Before-and-after object listings
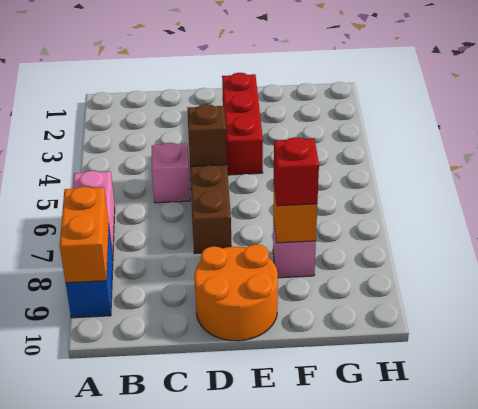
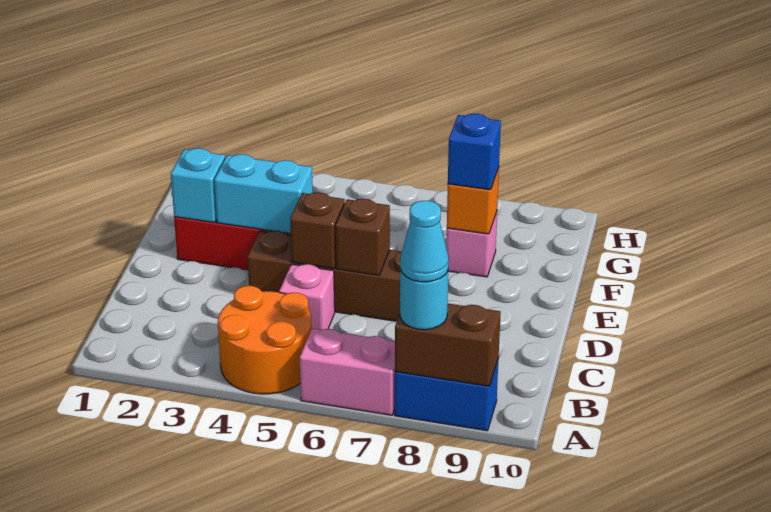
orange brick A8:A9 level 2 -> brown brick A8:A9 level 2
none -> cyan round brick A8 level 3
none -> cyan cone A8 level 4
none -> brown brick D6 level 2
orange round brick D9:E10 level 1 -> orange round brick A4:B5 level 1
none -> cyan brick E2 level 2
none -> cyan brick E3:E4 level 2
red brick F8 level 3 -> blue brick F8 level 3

• _Problem description_: In the entries above, find every line with the word "round" and list it.

• _Exercise solution_:
none -> cyan round brick A8 level 3
orange round brick D9:E10 level 1 -> orange round brick A4:B5 level 1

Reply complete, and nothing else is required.